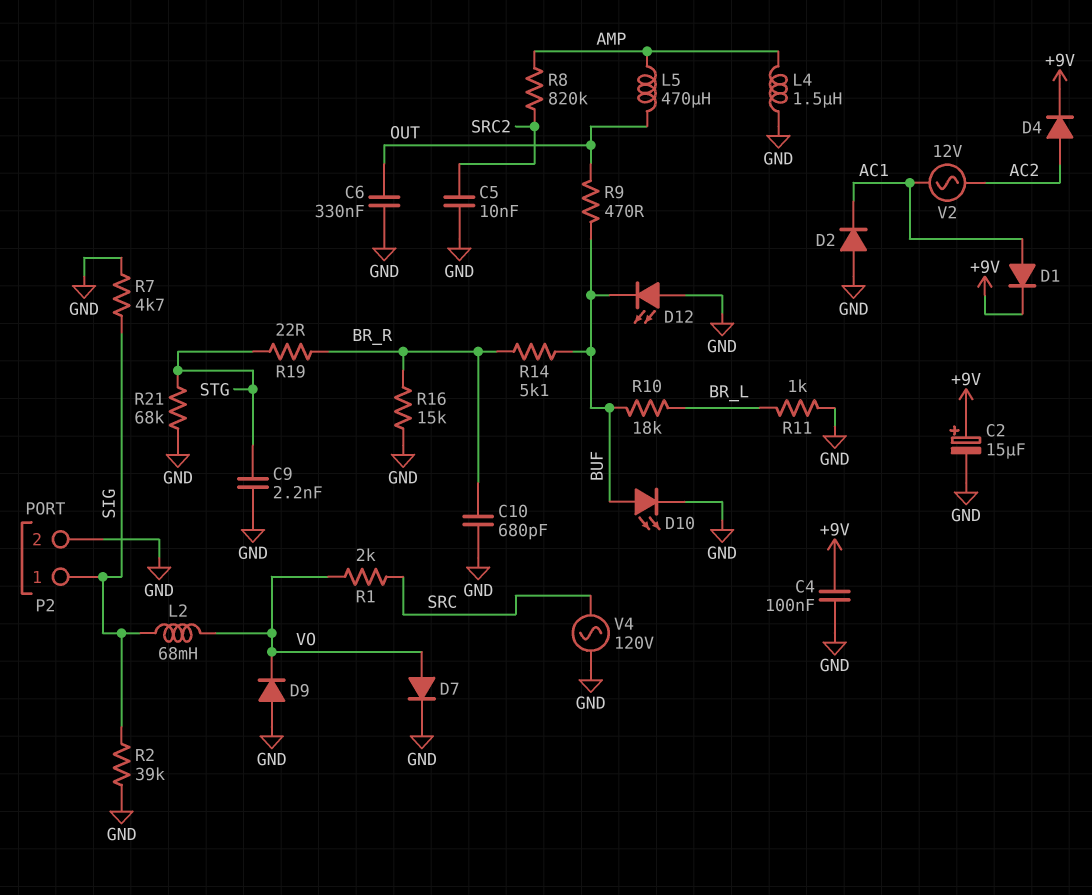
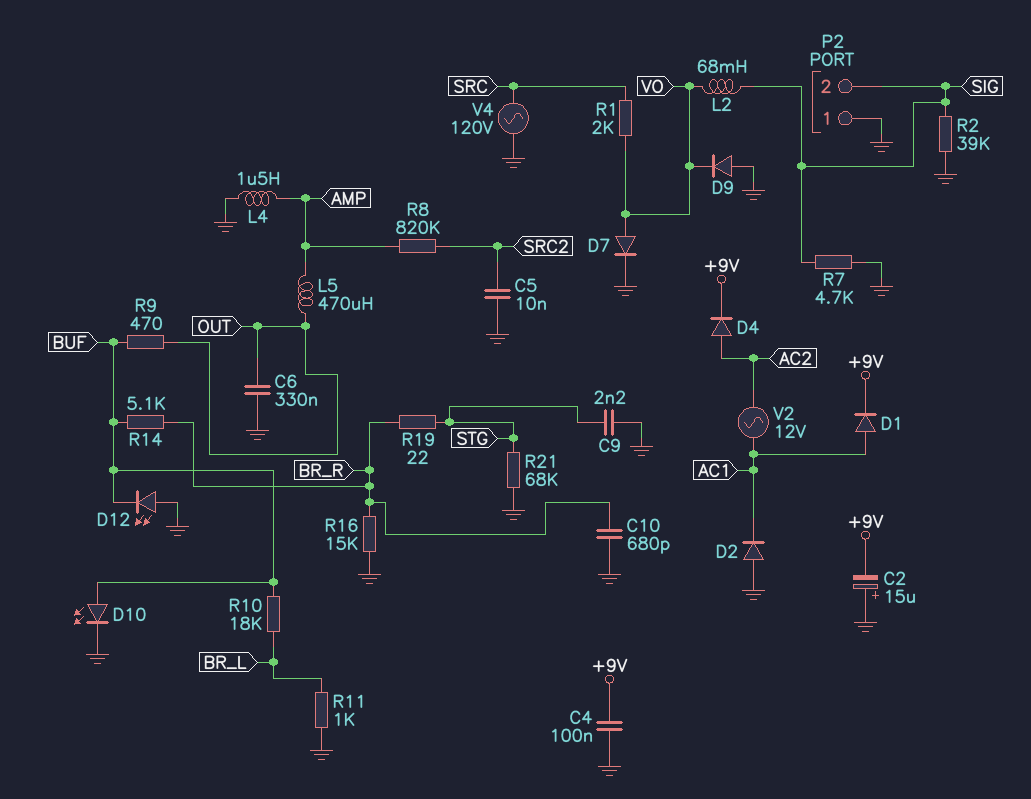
C2: 15uF (plus +9V, minus GND) -> 15uF (plus GND, minus +9V)
P2 pin 1: SIG -> GND
P2 pin 2: GND -> SIG

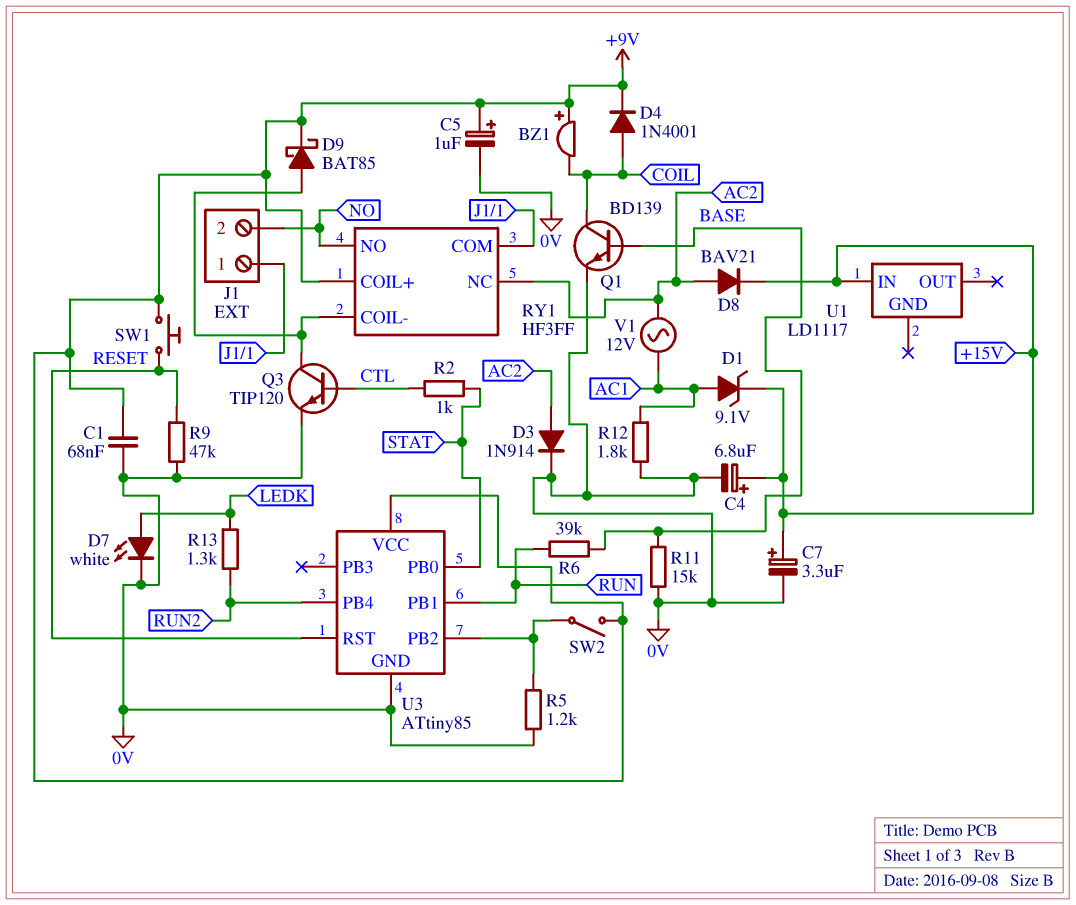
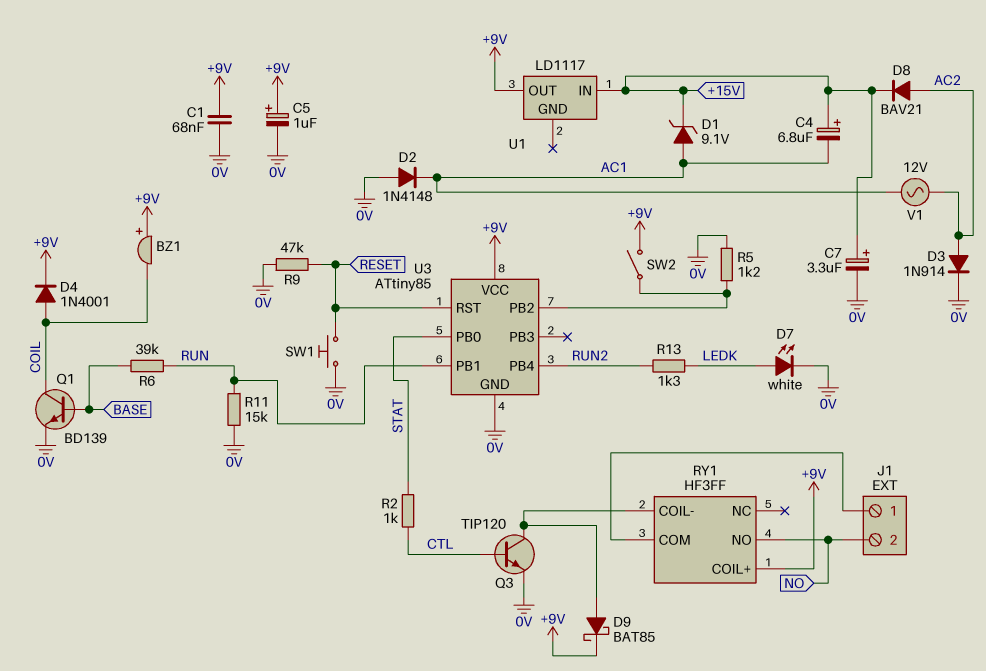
C4: 6.8uF (plus +15V, minus 0V) -> 6.8uF (plus +15V, minus AC1)
D2: none -> diode 1N4148 (A 0V, K AC1)
R11: 15k (0V, BASE) -> 15k (0V, RUN)
R12: 1.8k (0V, AC1) -> none
RY1 pin NC: AC2 -> none
SW1: button (+9V, RESET) -> button (0V, RESET)
U1 pin OUT: none -> +9V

=-=-=-=-=

**Work instructions**
The answer must be an exact reproduction of the records, with every picture left out.

**Worked solution**
C2: 15uF (plus +9V, minus GND) -> 15uF (plus GND, minus +9V)
P2 pin 1: SIG -> GND
P2 pin 2: GND -> SIG

C4: 6.8uF (plus +15V, minus 0V) -> 6.8uF (plus +15V, minus AC1)
D2: none -> diode 1N4148 (A 0V, K AC1)
R11: 15k (0V, BASE) -> 15k (0V, RUN)
R12: 1.8k (0V, AC1) -> none
RY1 pin NC: AC2 -> none
SW1: button (+9V, RESET) -> button (0V, RESET)
U1 pin OUT: none -> +9V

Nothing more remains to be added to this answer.